(AIM OF THE EXERCISE)
Search the entries below for "none". Report each line where it occurs.

(RECORDS TO PROCESS)
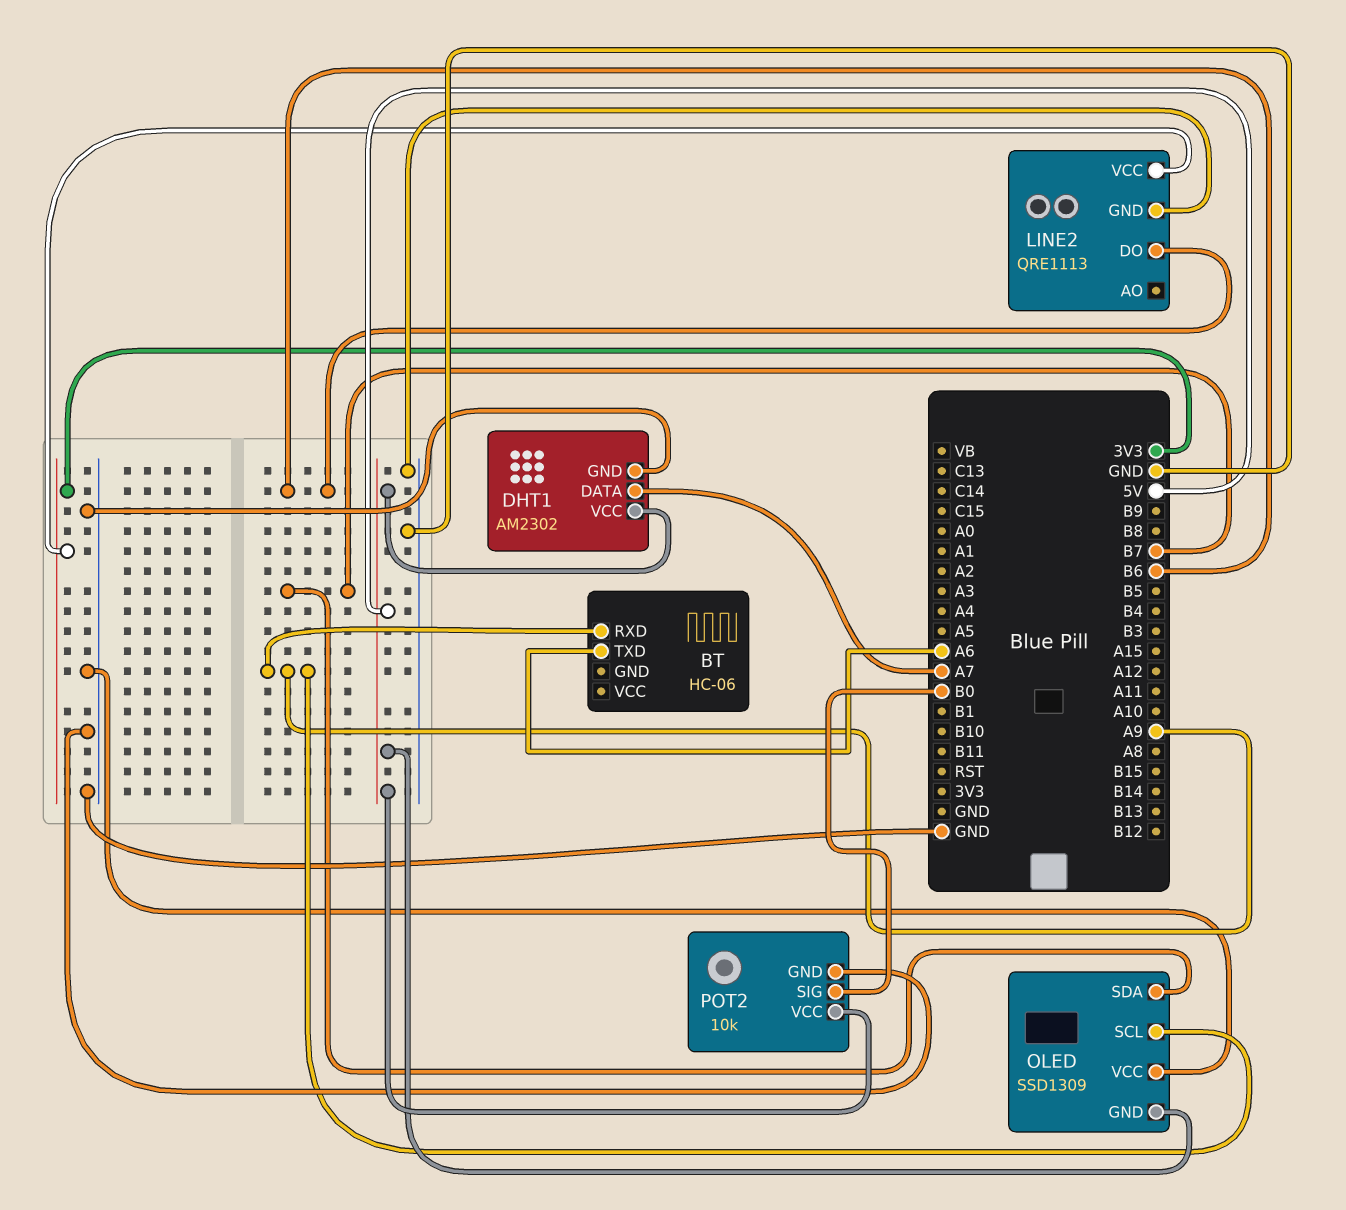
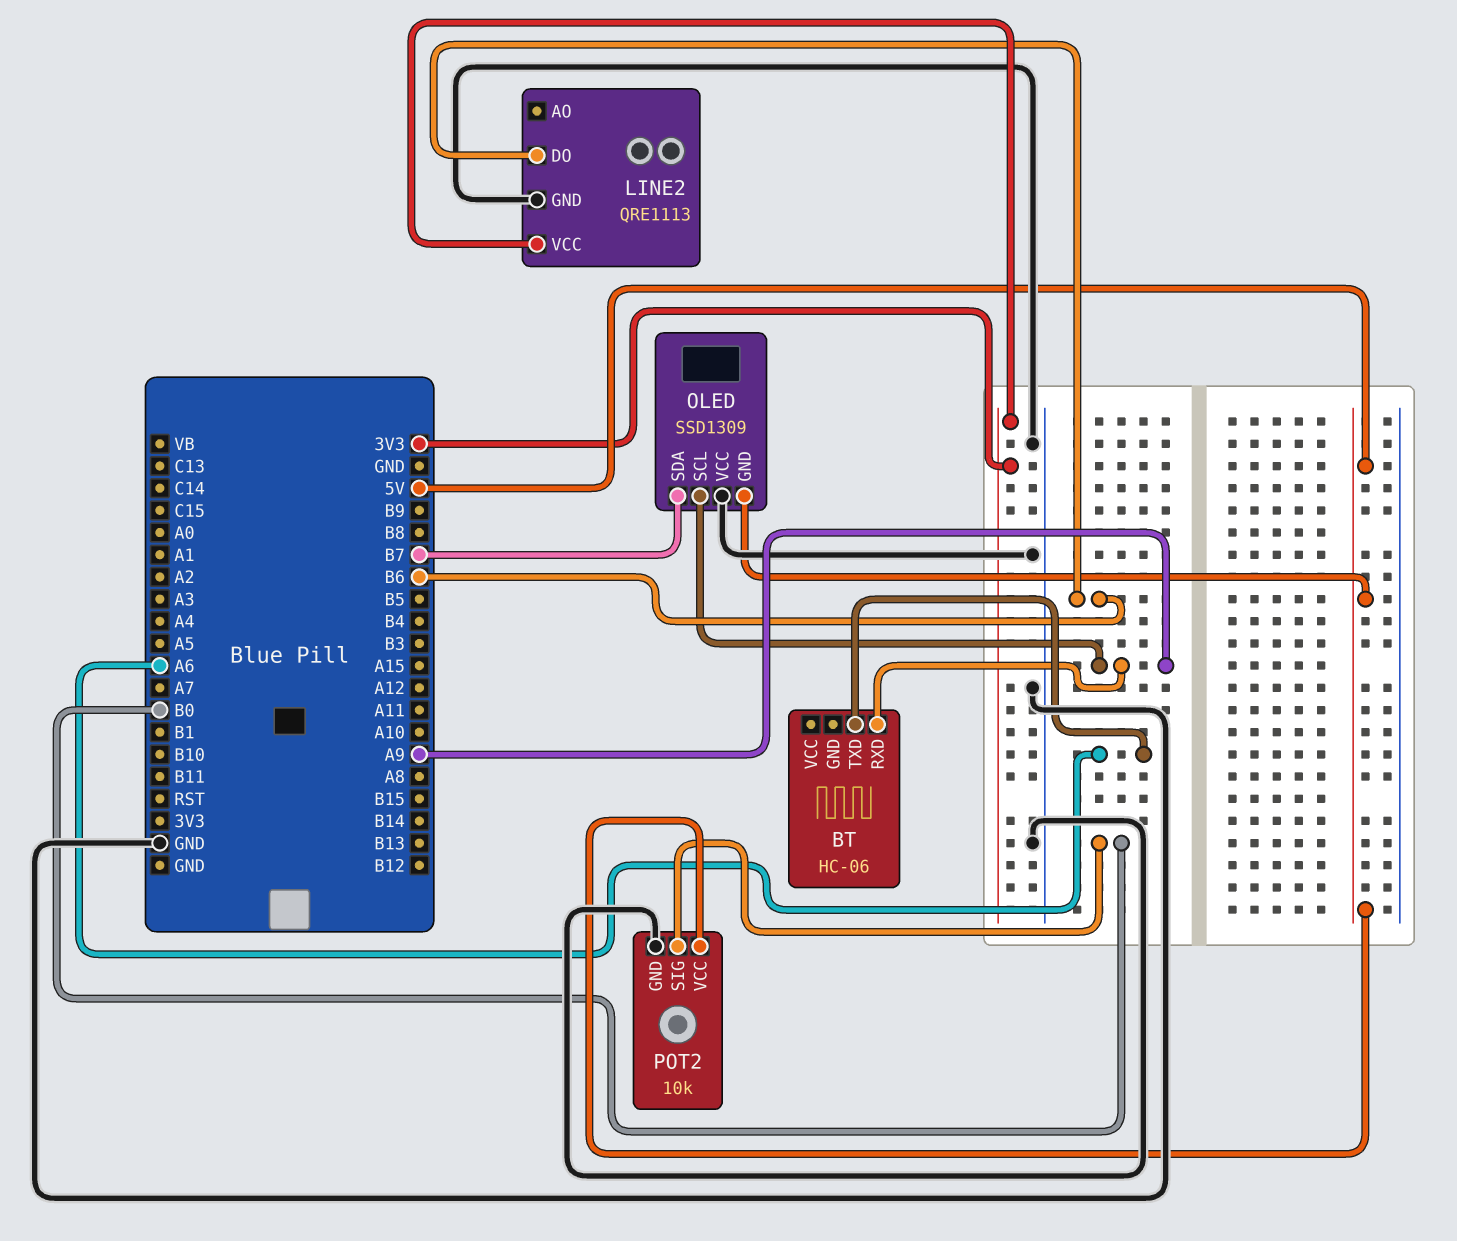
DHT1: AM2302 -> none
DHT1 pin DATA: A7 -> none
DHT1 pin GND: GND -> none
DHT1 pin VCC: 5V -> none

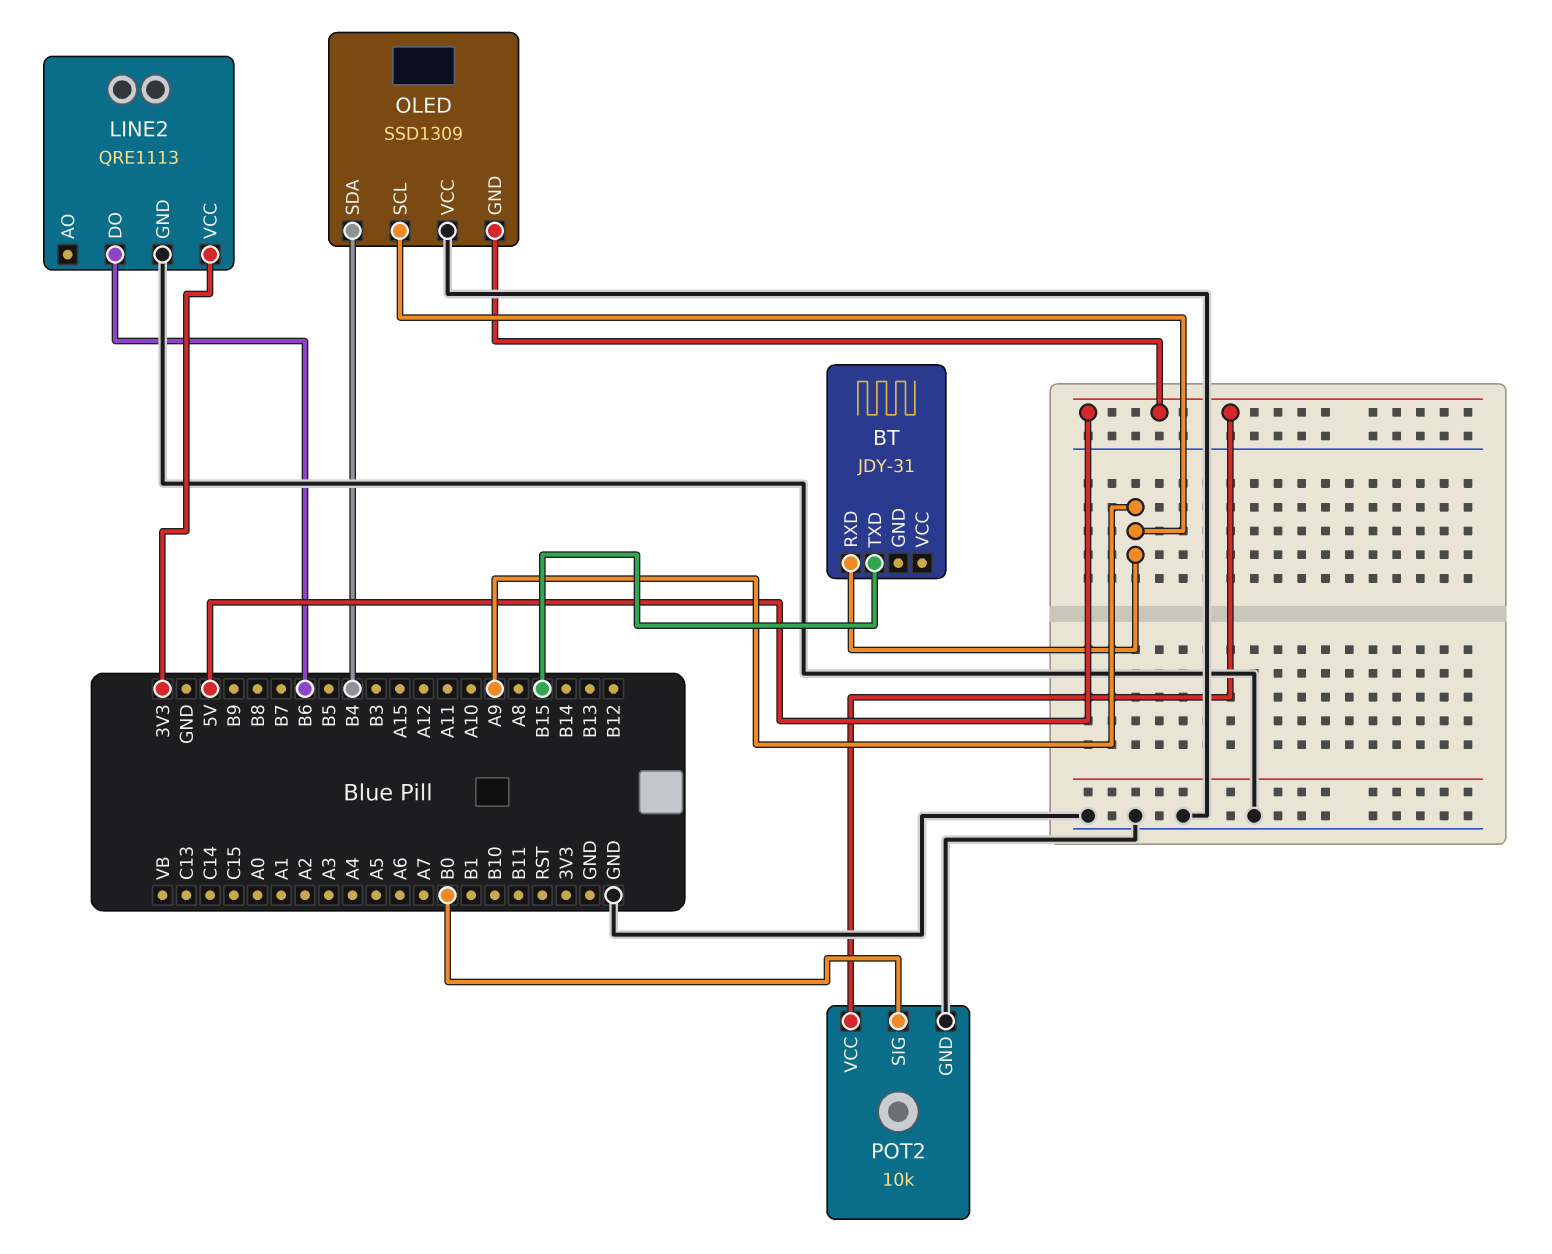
BT: HC-06 -> JDY-31
BT pin TXD: A6 -> B15
OLED pin SDA: B7 -> B4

(EXERCISE SOLUTION)
DHT1: AM2302 -> none
DHT1 pin DATA: A7 -> none
DHT1 pin GND: GND -> none
DHT1 pin VCC: 5V -> none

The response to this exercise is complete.